• WHAT IS REQUIRED: In the lines below, the string "cyan" may appear; say how many lines hold it and give nothing more.

**********

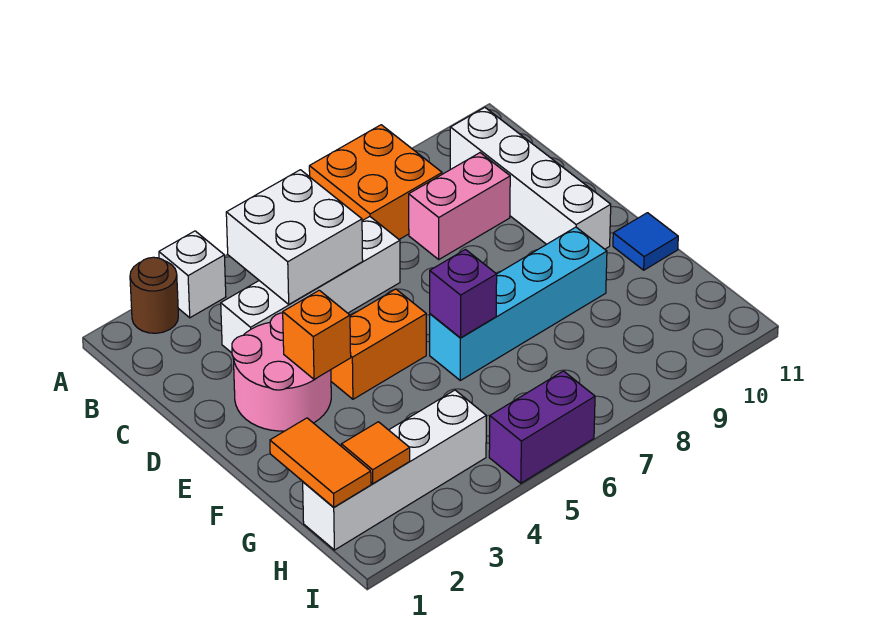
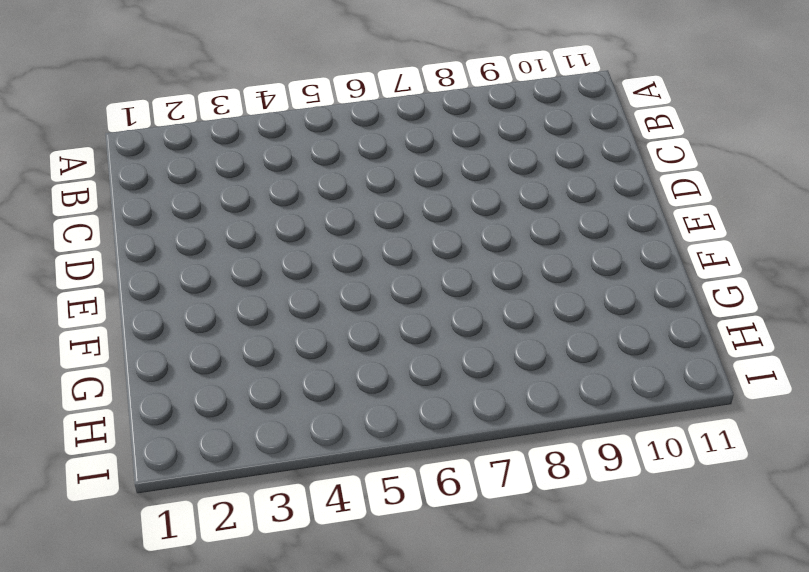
none -> brown round brick A2 level 1
none -> white brick A3 level 1
none -> orange brick A7:B8 level 1

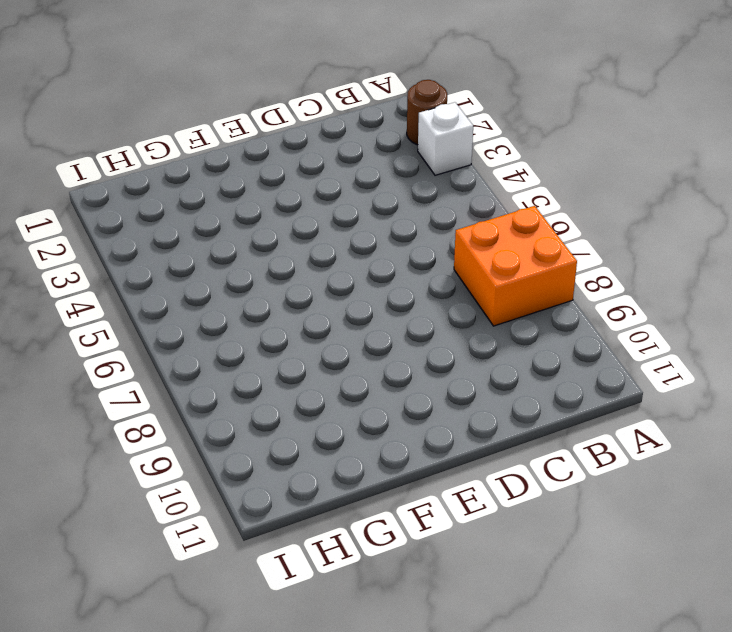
none -> white brick B10:E10 level 1
none -> white brick C3:C6 level 1
none -> pink brick C8:C9 level 1

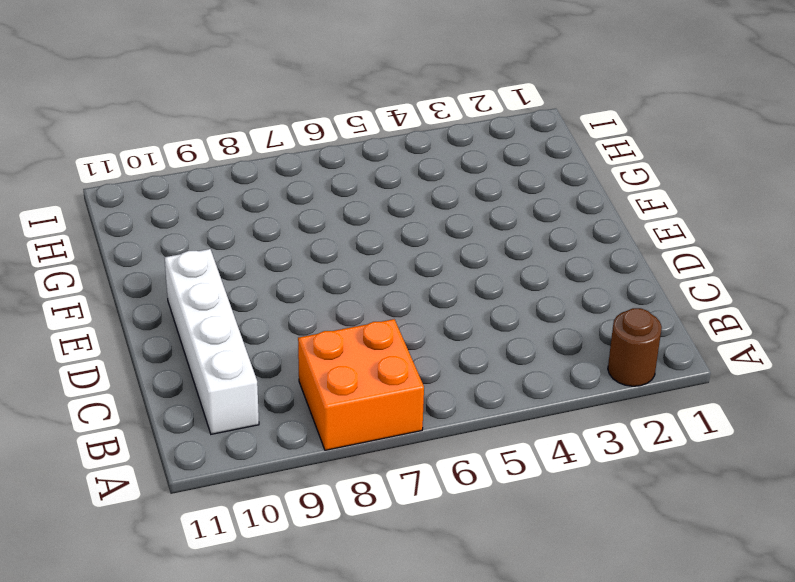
none -> white brick A3 level 1
none -> white brick C3:C6 level 1
none -> pink brick C8:C9 level 1

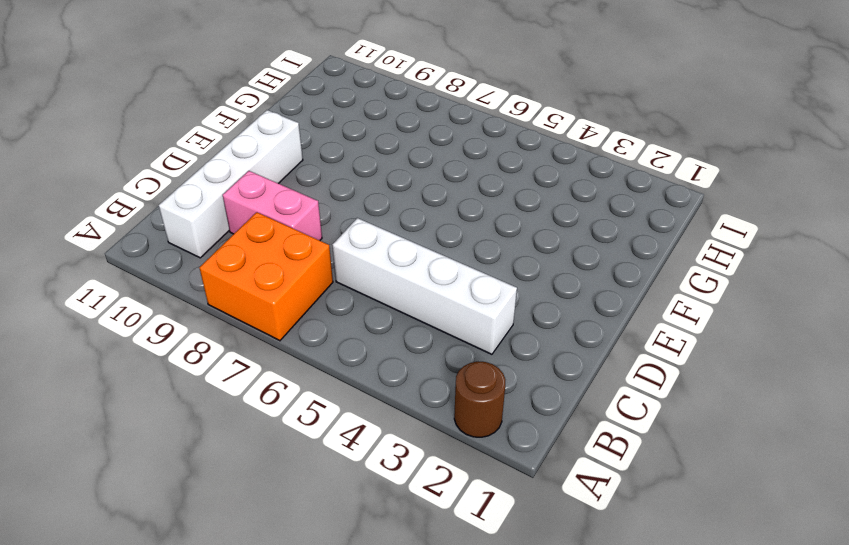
none -> white brick A3 level 1
none -> pink round brick D2:E3 level 1
none -> orange brick E4:E5 level 1

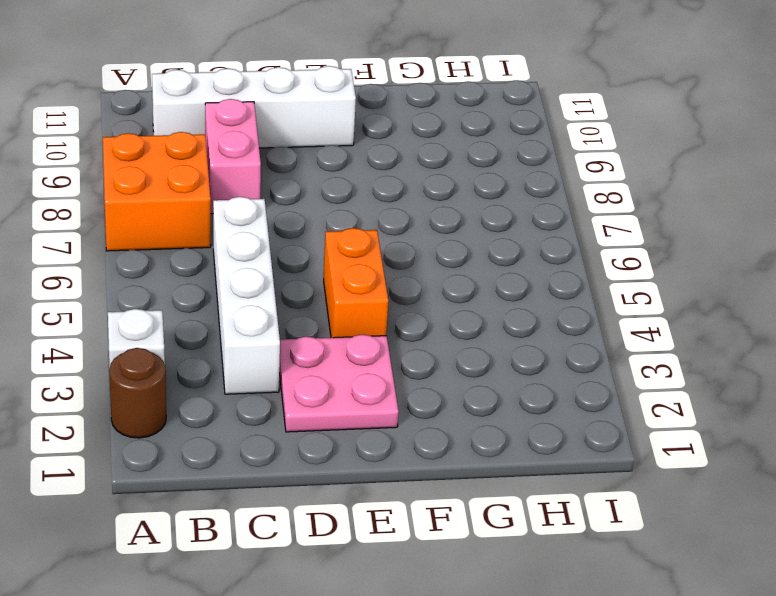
pink plate D2:E3 level 1 -> pink round brick D2:E3 level 1
none -> cyan brick F6:F9 level 1
none -> blue tile F11 level 1
none -> white brick H1:H4 level 1

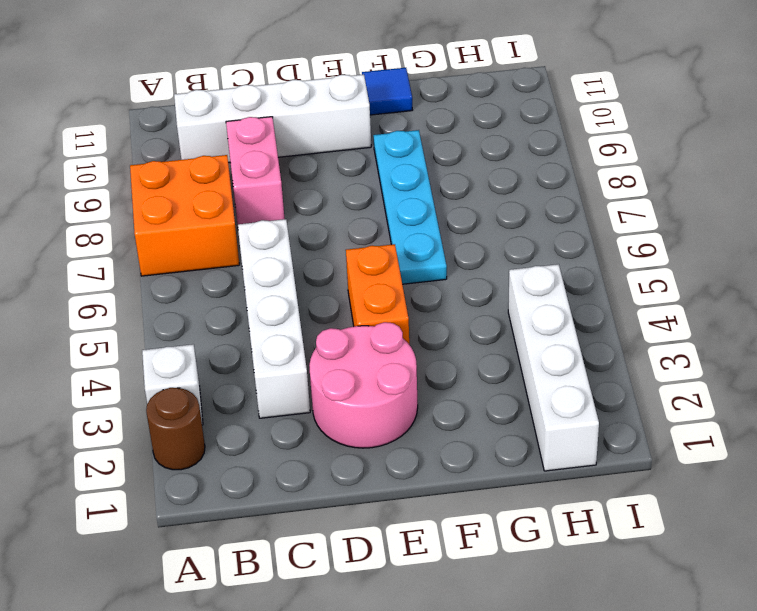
cyan plate F6:F9 level 1 -> cyan brick F6:F9 level 1
none -> purple brick I5:I6 level 1
none -> white brick B4:C5 level 2
none -> orange brick E3 level 2

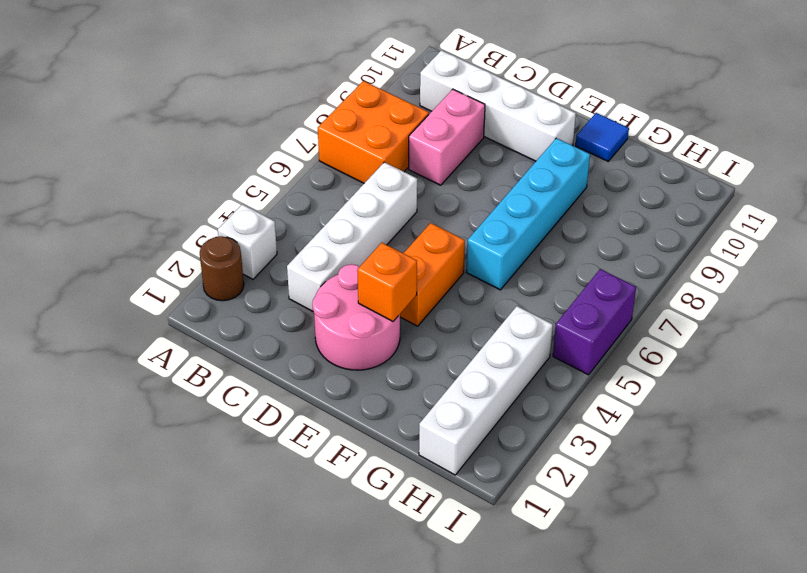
none -> white brick B4:C5 level 2
none -> purple brick F6 level 2
none -> orange tile G1:H1 level 2

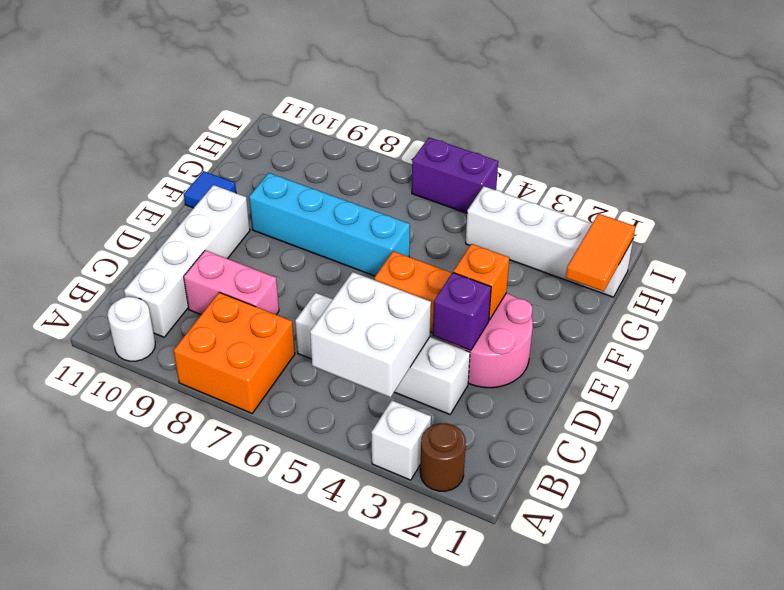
white round brick A10 level 1 -> none
purple brick D3 level 2 -> purple brick F6 level 2
none -> orange tile H2 level 2

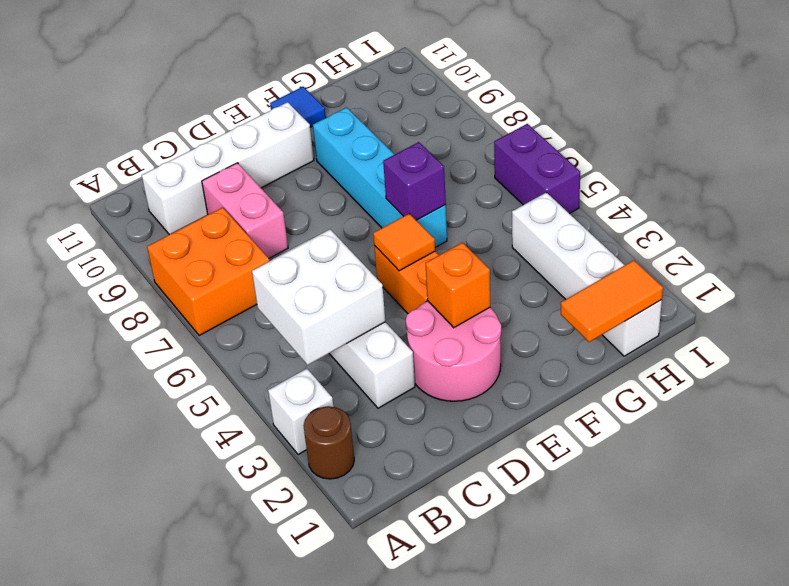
orange tile E5 level 2 -> orange tile H2 level 2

**********

• TASK ANSWER: 2